======== RECORDS PROVIDED

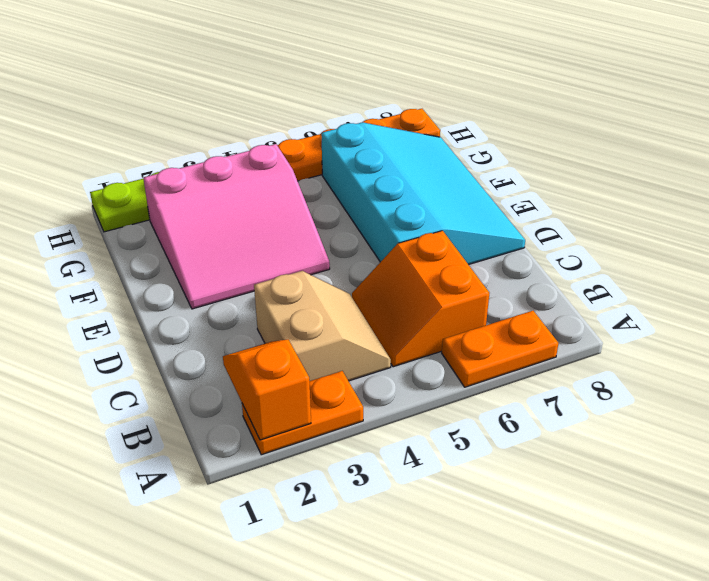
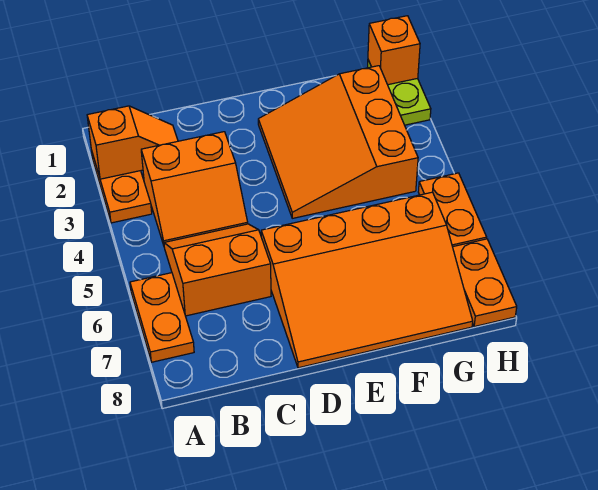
tan slope B3:C4 level 1 top 3 -> orange slope B3:C4 level 1 top 3
cyan slope D6:G8 level 1 top 6 -> orange slope D6:G8 level 1 top 6
pink slope E2:G4 level 1 top G -> orange slope E2:G4 level 1 top G
none -> orange brick H1 level 2

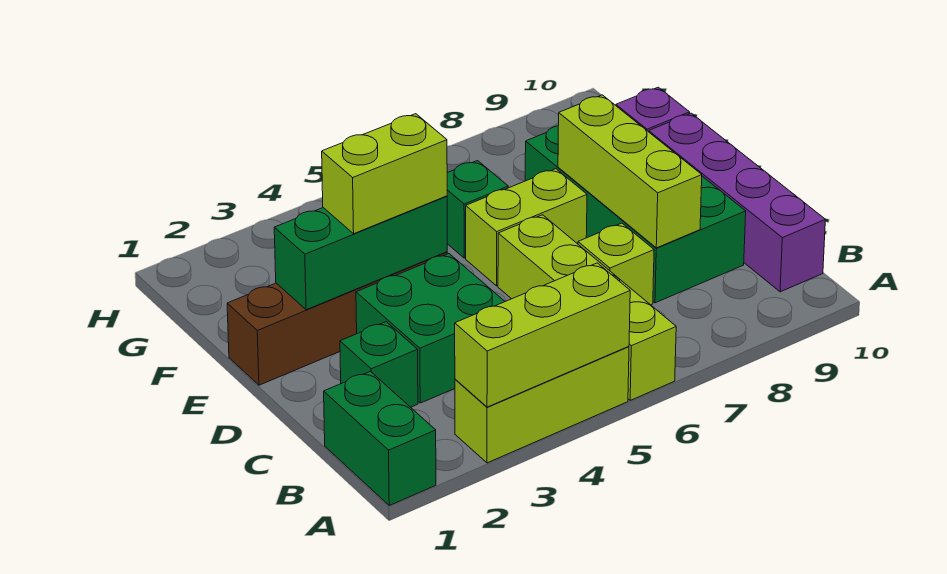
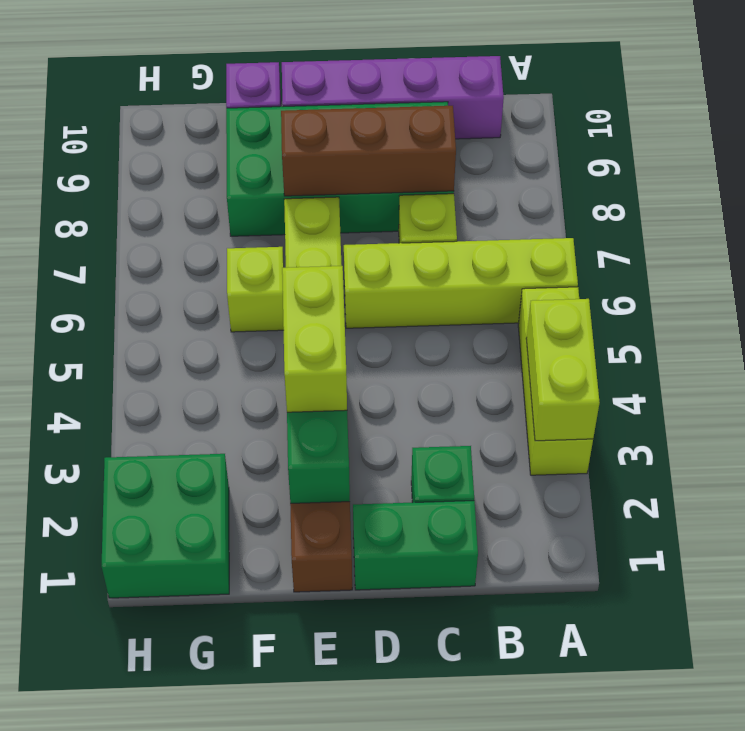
green brick A1:B1 level 1 -> green brick C1:D1 level 1
lime brick A3:A5 level 2 -> lime brick A3:A4 level 2
green brick C3:D4 level 1 -> green brick G1:H2 level 1
lime brick C8:E8 level 2 -> brown brick C8:E8 level 2
green brick F6 level 1 -> lime brick F6 level 1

================

= TASK ITEM =
Although the records above contain pictures, output every line exactly and leave the pictures out.

= SOLUTION TO THIS PROBLEM =
tan slope B3:C4 level 1 top 3 -> orange slope B3:C4 level 1 top 3
cyan slope D6:G8 level 1 top 6 -> orange slope D6:G8 level 1 top 6
pink slope E2:G4 level 1 top G -> orange slope E2:G4 level 1 top G
none -> orange brick H1 level 2

green brick A1:B1 level 1 -> green brick C1:D1 level 1
lime brick A3:A5 level 2 -> lime brick A3:A4 level 2
green brick C3:D4 level 1 -> green brick G1:H2 level 1
lime brick C8:E8 level 2 -> brown brick C8:E8 level 2
green brick F6 level 1 -> lime brick F6 level 1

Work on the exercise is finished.